Extracted data entries
* * *

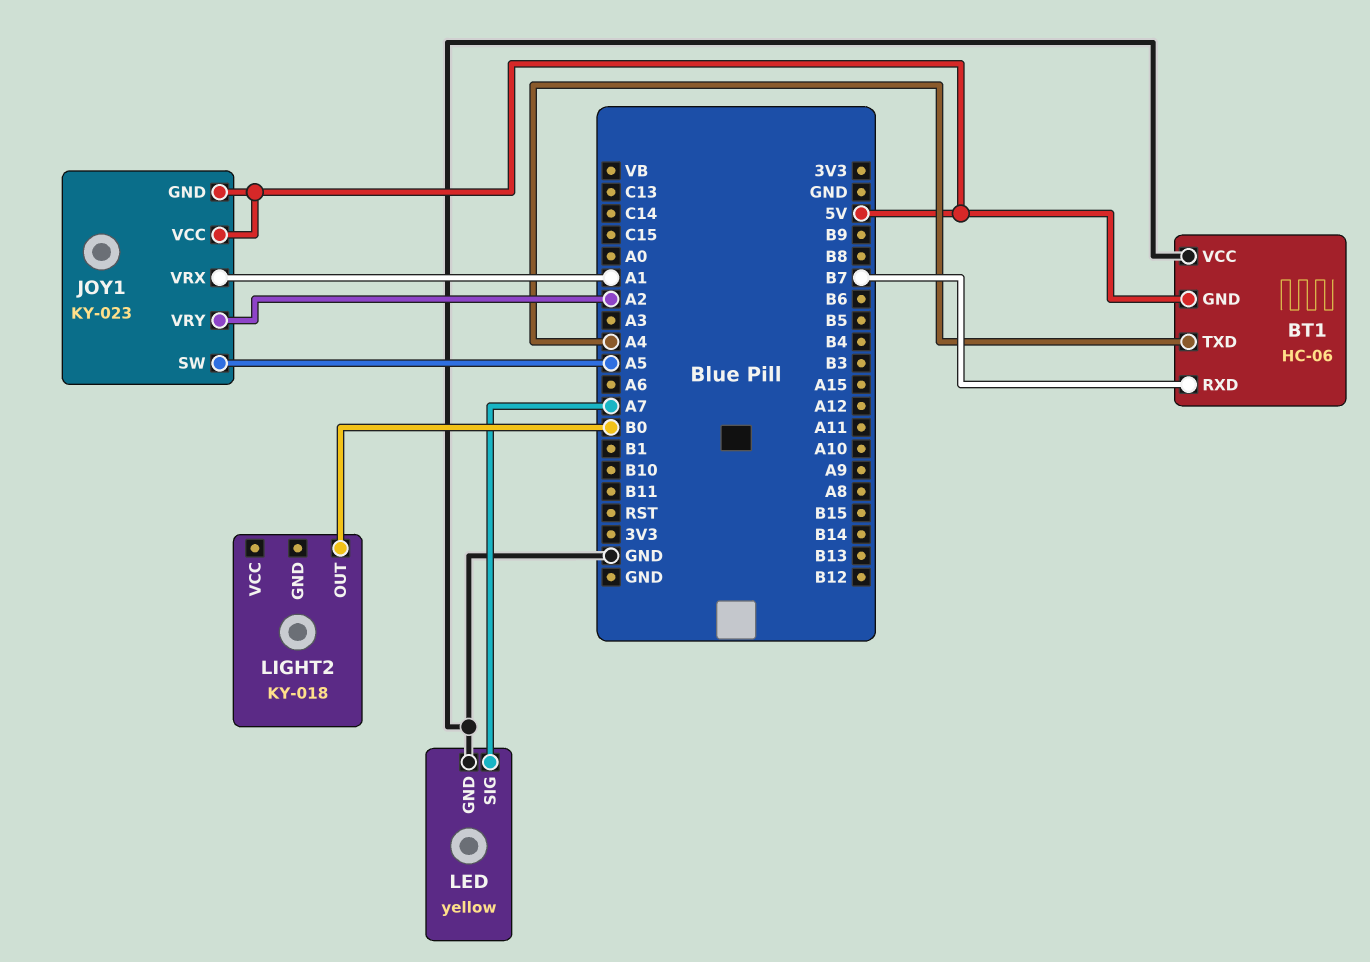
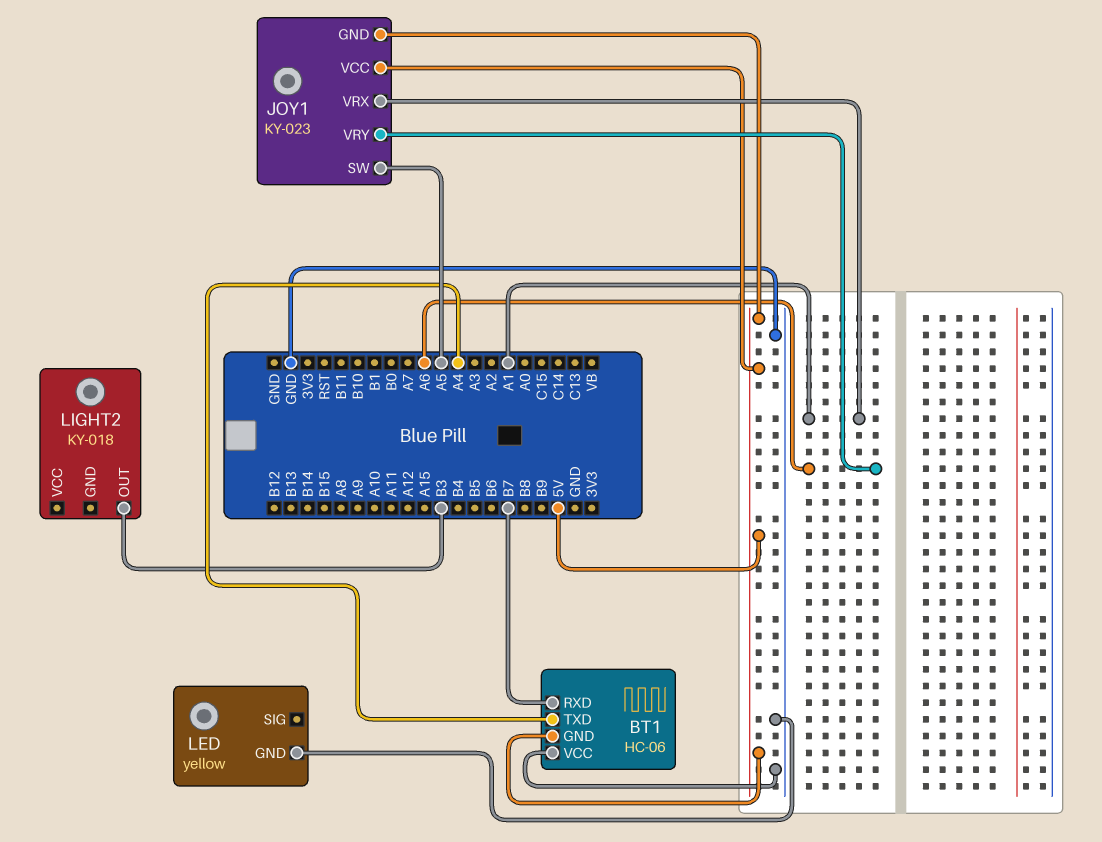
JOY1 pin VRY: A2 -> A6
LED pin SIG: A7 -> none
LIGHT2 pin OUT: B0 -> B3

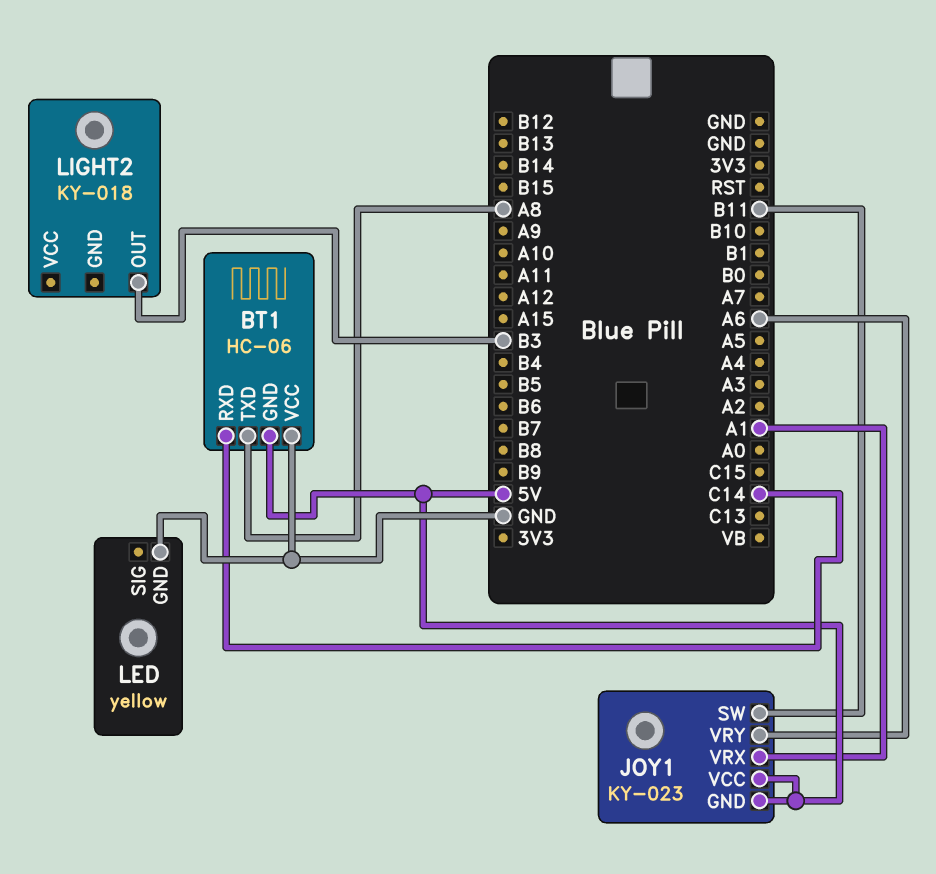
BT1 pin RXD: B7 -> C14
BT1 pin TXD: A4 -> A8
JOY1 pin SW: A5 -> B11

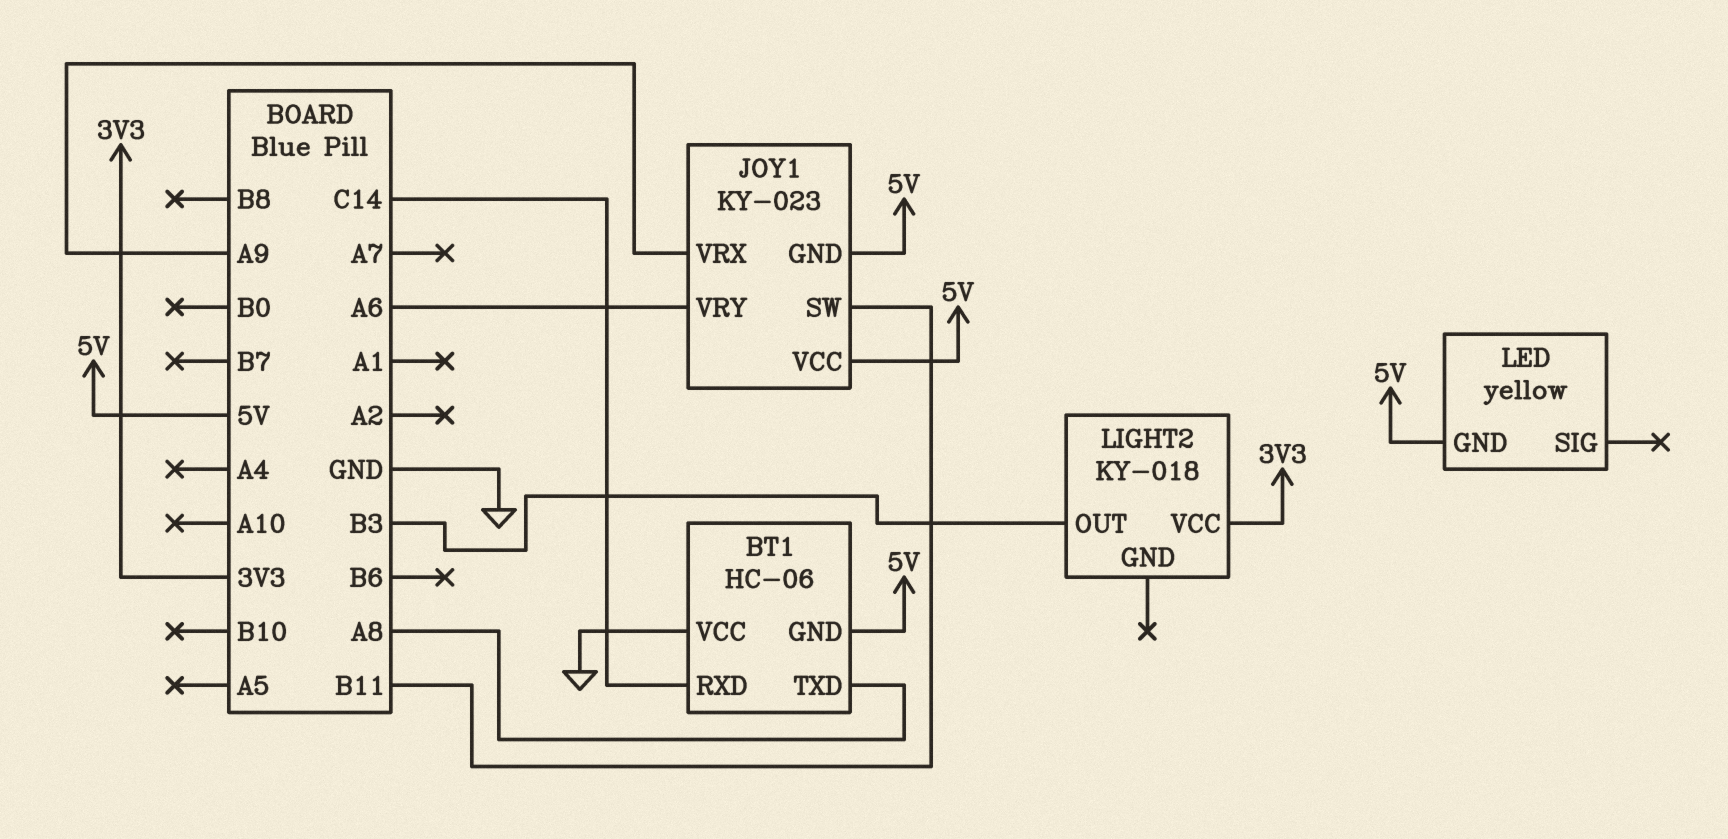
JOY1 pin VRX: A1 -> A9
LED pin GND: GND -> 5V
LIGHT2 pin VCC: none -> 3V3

* * *

Task details
A word-for-word copy of the entries is needed, with no pictures in it.

Exercise solution
JOY1 pin VRY: A2 -> A6
LED pin SIG: A7 -> none
LIGHT2 pin OUT: B0 -> B3

BT1 pin RXD: B7 -> C14
BT1 pin TXD: A4 -> A8
JOY1 pin SW: A5 -> B11

JOY1 pin VRX: A1 -> A9
LED pin GND: GND -> 5V
LIGHT2 pin VCC: none -> 3V3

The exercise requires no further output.